THE TASK
Give the records again exactly as written. Leave out the pictures.

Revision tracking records
·····

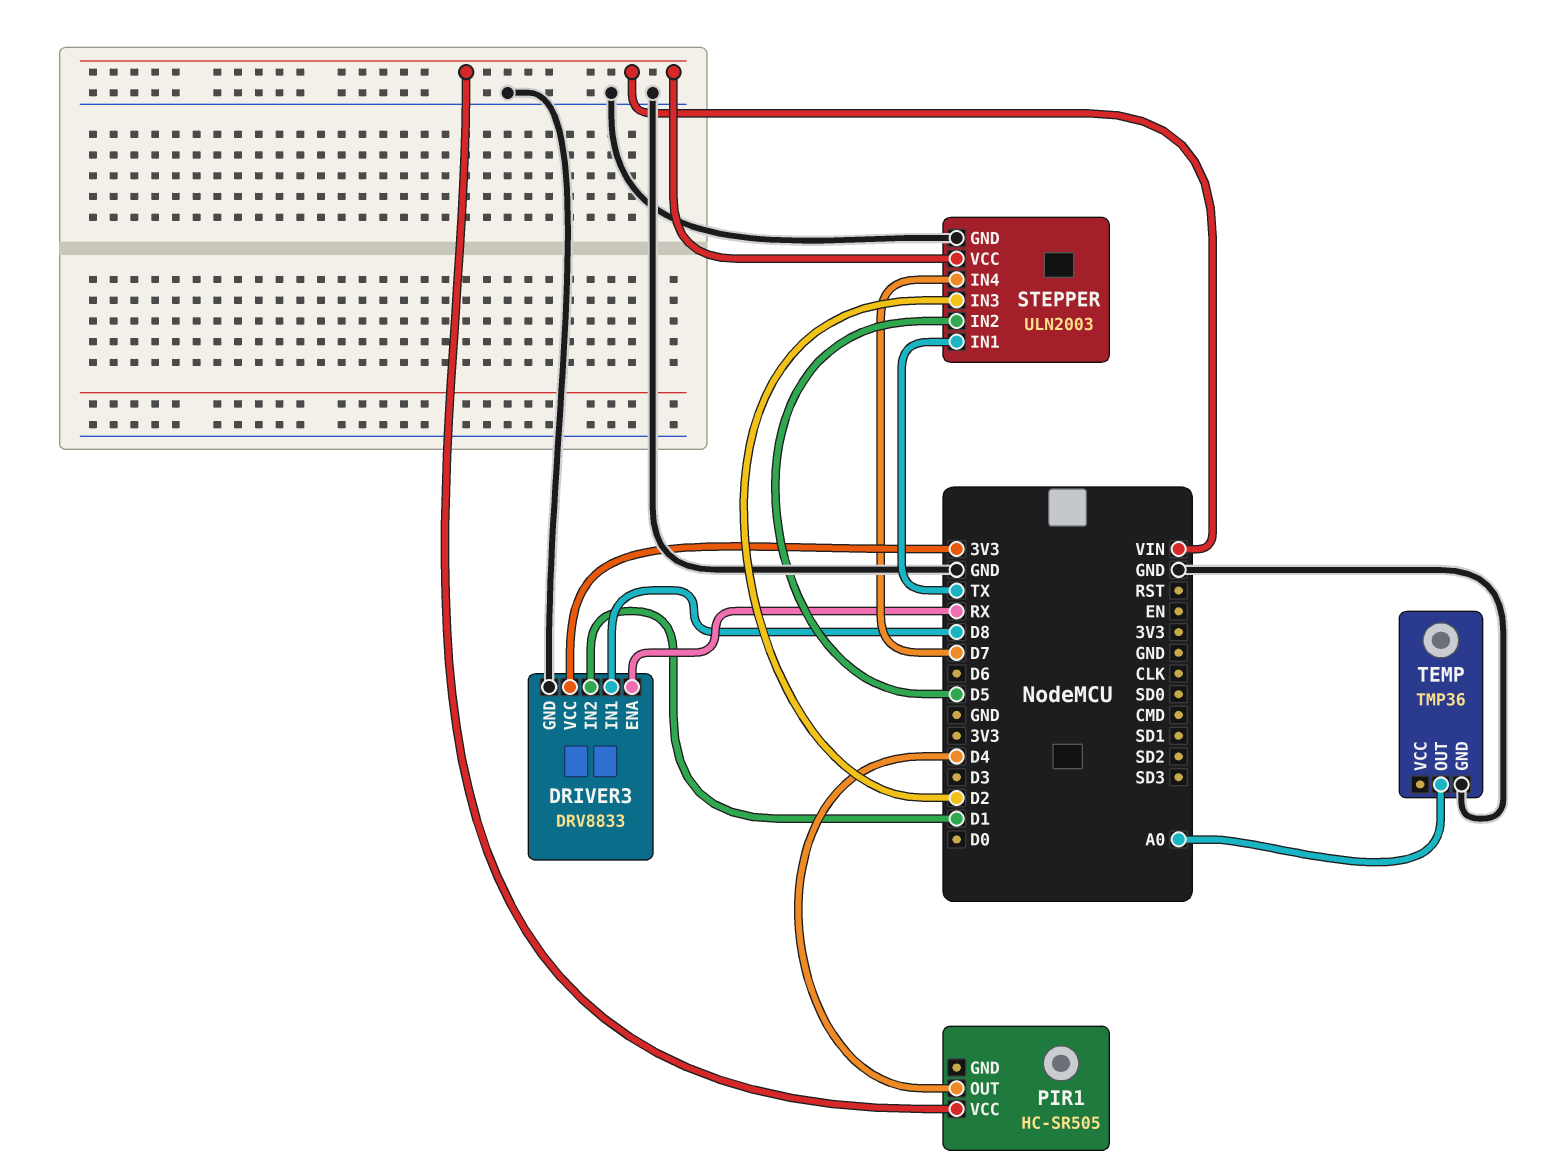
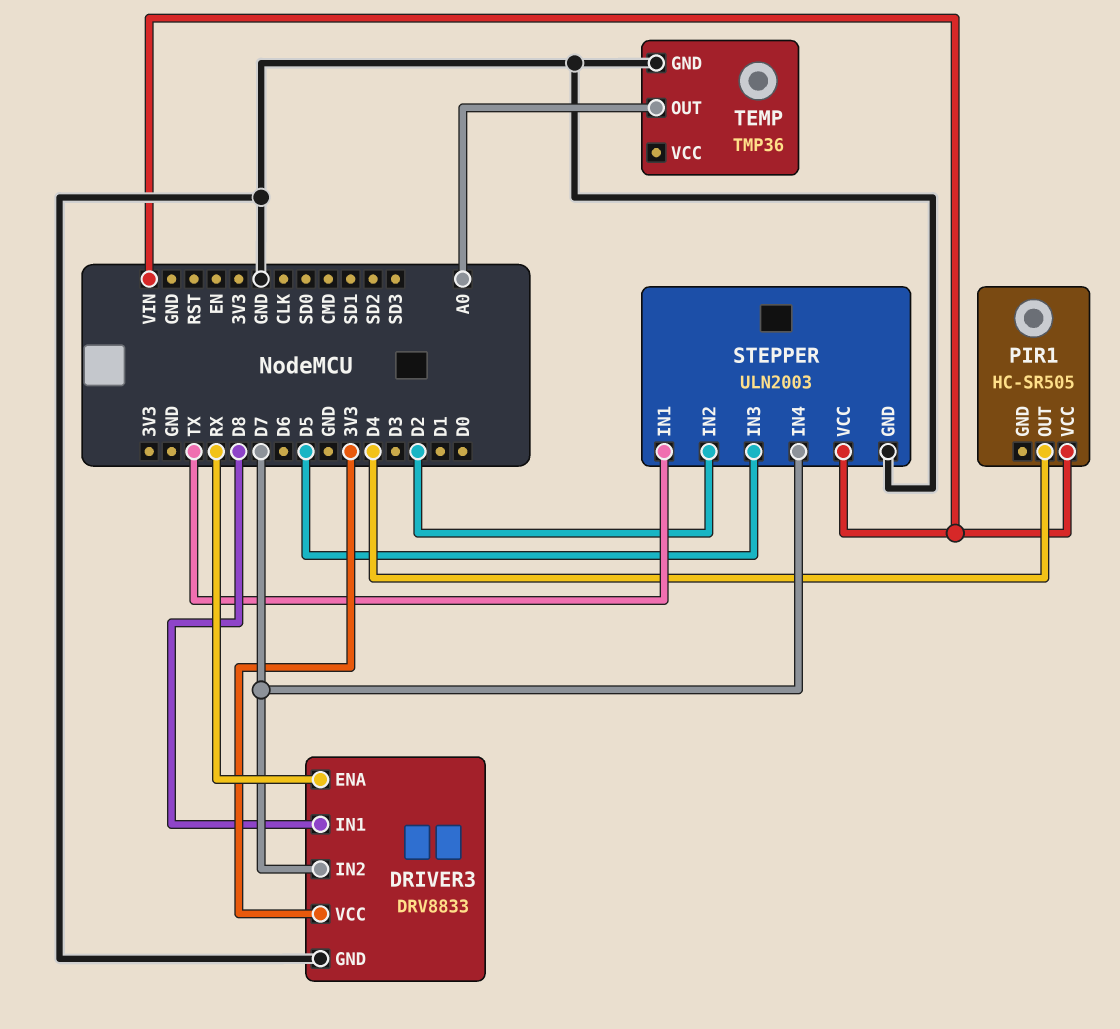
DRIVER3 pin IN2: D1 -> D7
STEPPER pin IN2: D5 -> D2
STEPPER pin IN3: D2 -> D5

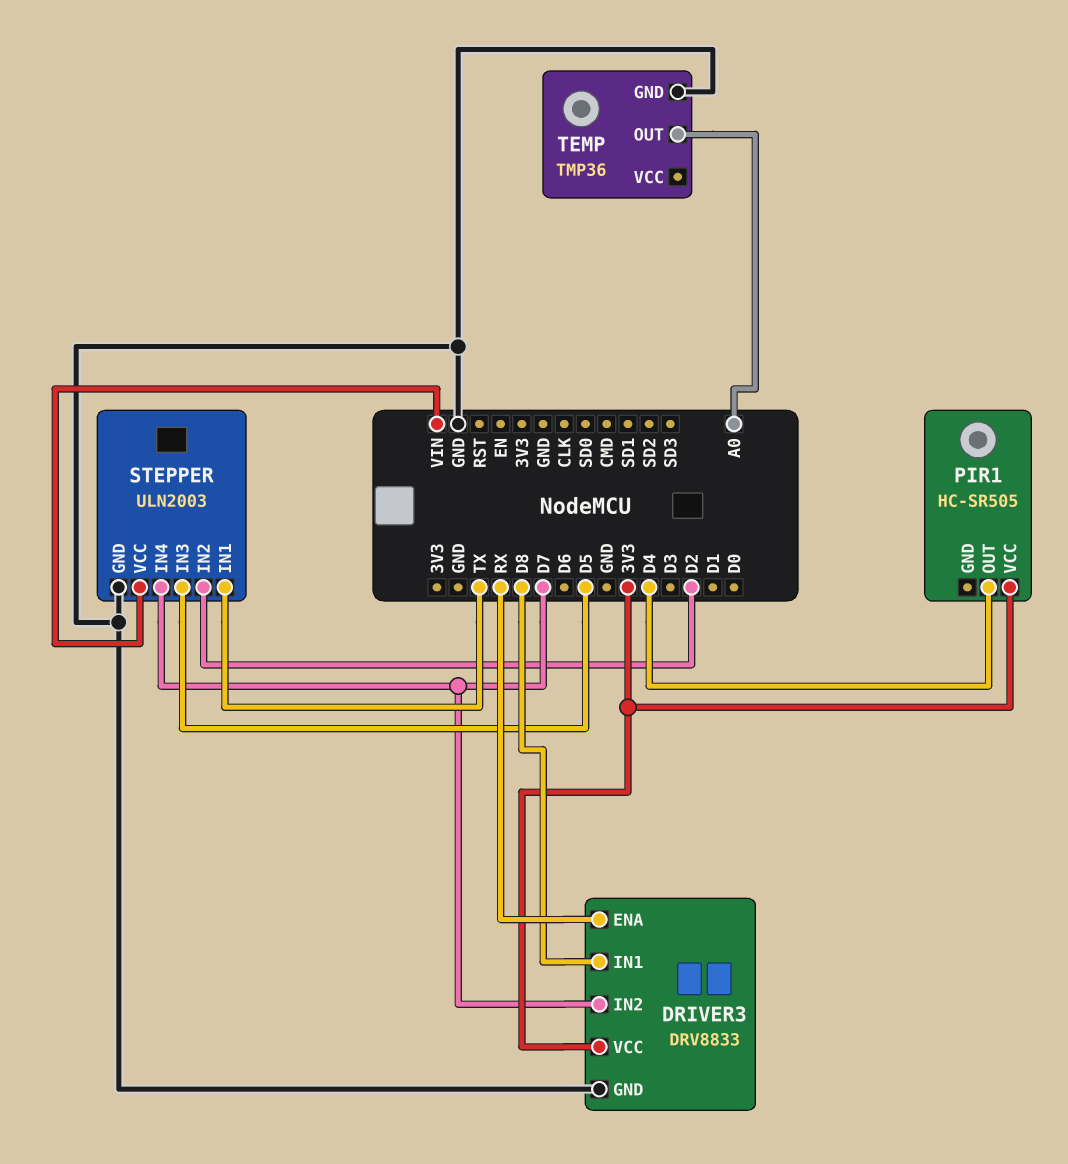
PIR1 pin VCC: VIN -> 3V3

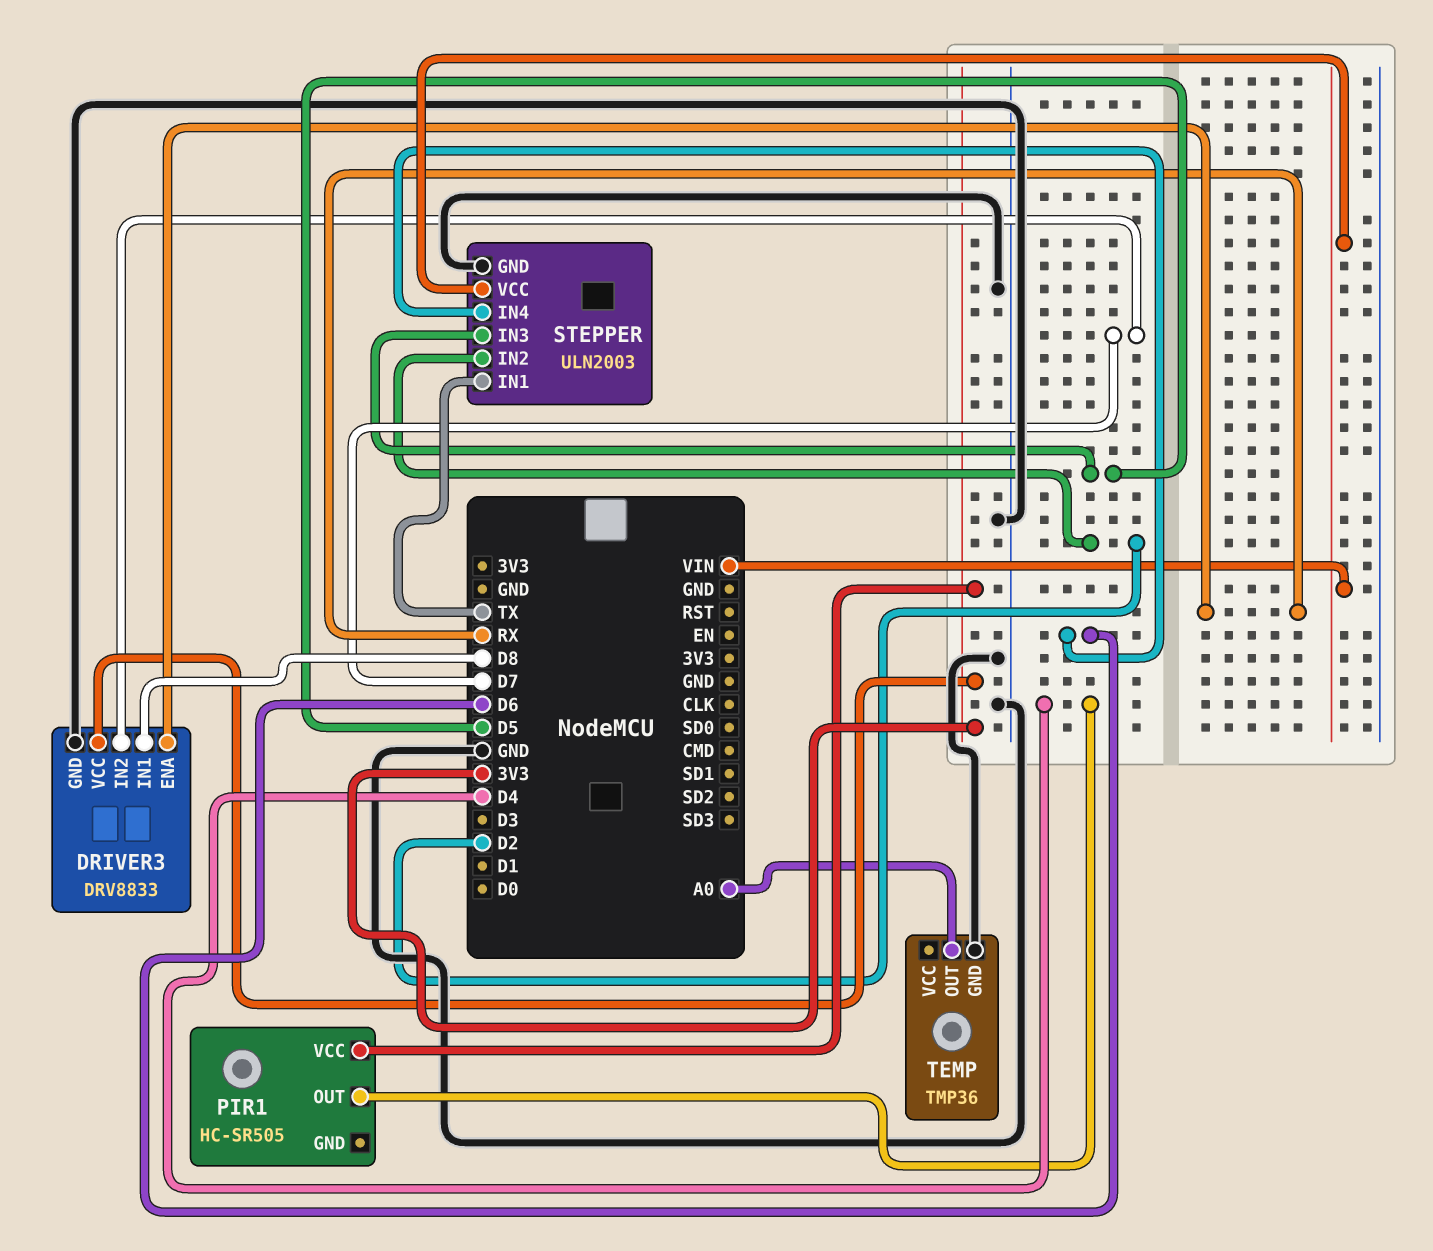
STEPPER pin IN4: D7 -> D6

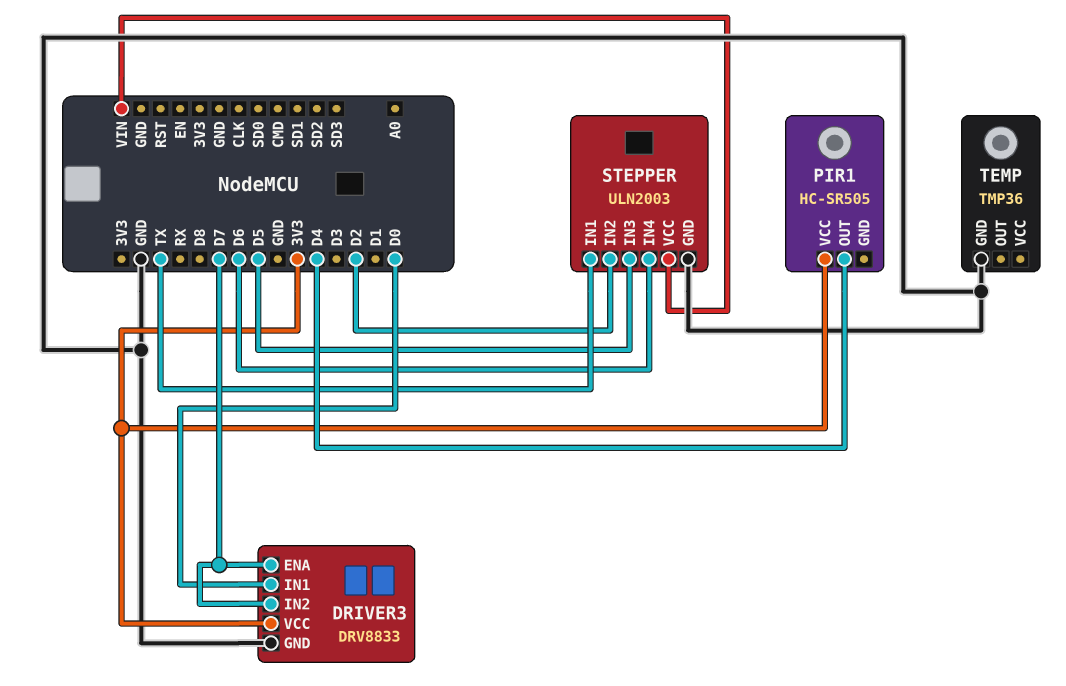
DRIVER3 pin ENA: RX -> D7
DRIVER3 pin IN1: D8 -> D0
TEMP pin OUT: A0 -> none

·····

EXERCISE RESPONSE
DRIVER3 pin IN2: D1 -> D7
STEPPER pin IN2: D5 -> D2
STEPPER pin IN3: D2 -> D5

PIR1 pin VCC: VIN -> 3V3

STEPPER pin IN4: D7 -> D6

DRIVER3 pin ENA: RX -> D7
DRIVER3 pin IN1: D8 -> D0
TEMP pin OUT: A0 -> none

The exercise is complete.